**Exercise directions:**
Exclude all pictures, then write out exactly the lines below from the first one through the line with "none -> black plate I1 level 1".

Study material Block Start

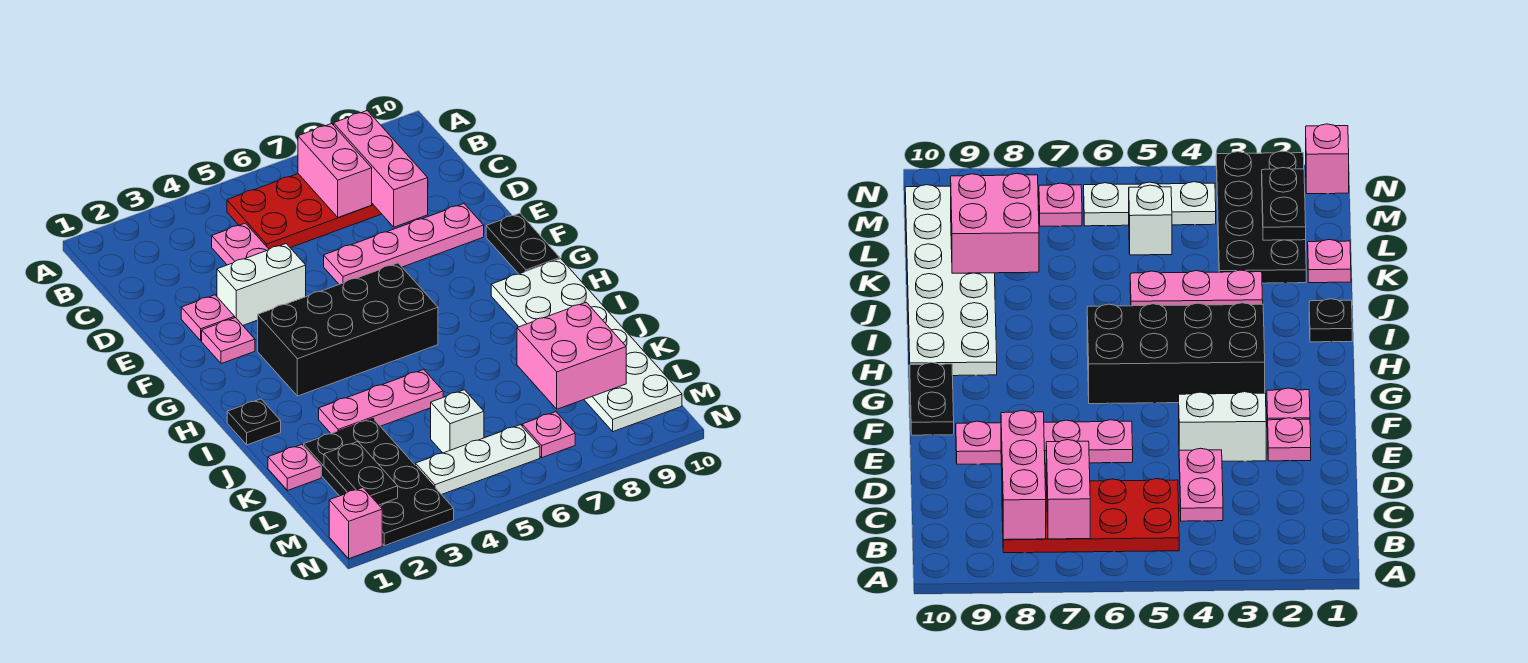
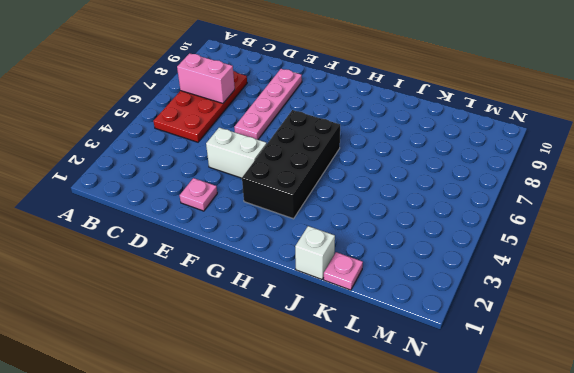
white brick E4:F4 level 1 -> white brick E3:E4 level 1
white brick J1 level 1 -> white brick L5 level 1
none -> pink plate C4:D4 level 1
none -> pink plate F2 level 1
none -> black plate F10:G10 level 1

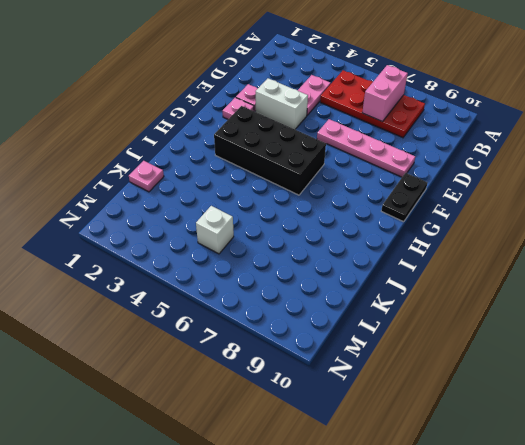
none -> white plate H9:M10 level 1
none -> black plate I1 level 1
none -> pink plate J3:J5 level 1

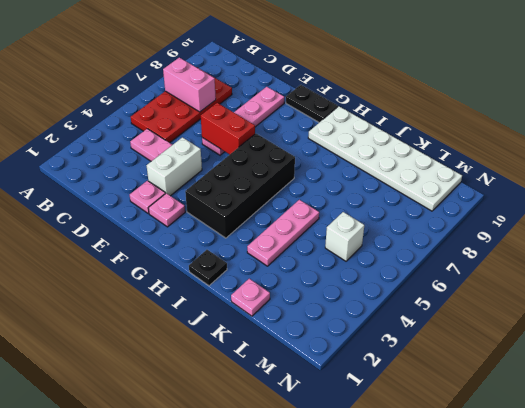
red brick E6:F6 level 2 -> none
none -> black plate K2:N3 level 1
none -> white plate M4:M6 level 1
none -> pink plate M7 level 1

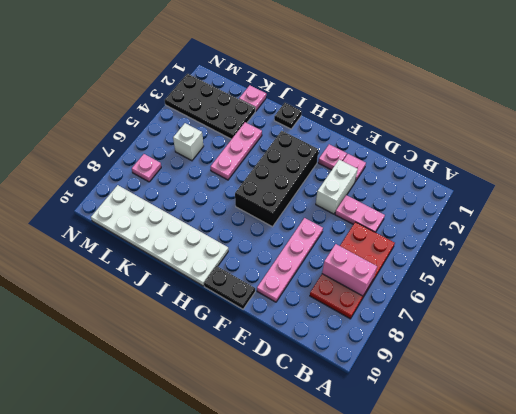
none -> white plate M4:M6 level 1
none -> pink brick N1 level 1
none -> pink brick B8:D8 level 2

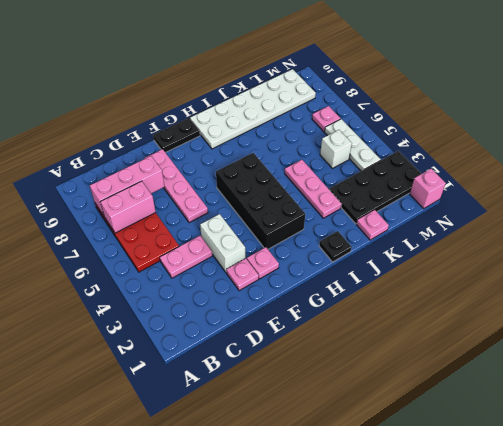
none -> pink brick K8:L9 level 2
none -> black plate L2:M2 level 2

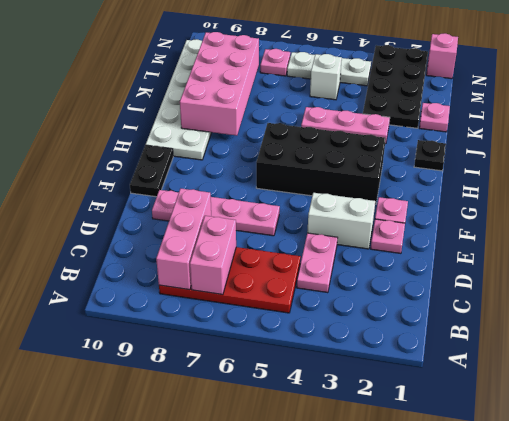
pink brick I8:L9 level 2 -> pink brick K8:L9 level 2
none -> black plate L2:M2 level 2

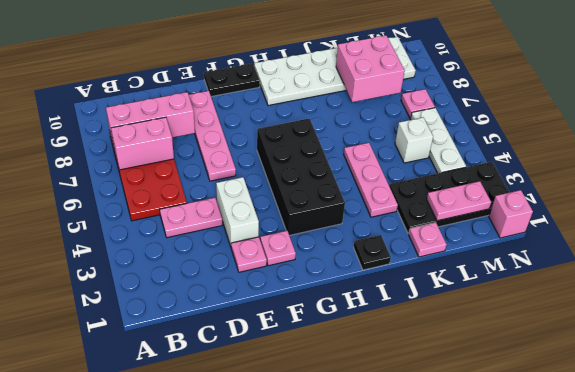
pink plate L2:M2 level 2 -> black plate L2:M2 level 2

Study material Block End

**Written response:**
white brick E4:F4 level 1 -> white brick E3:E4 level 1
white brick J1 level 1 -> white brick L5 level 1
none -> pink plate C4:D4 level 1
none -> pink plate F2 level 1
none -> black plate F10:G10 level 1

none -> white plate H9:M10 level 1
none -> black plate I1 level 1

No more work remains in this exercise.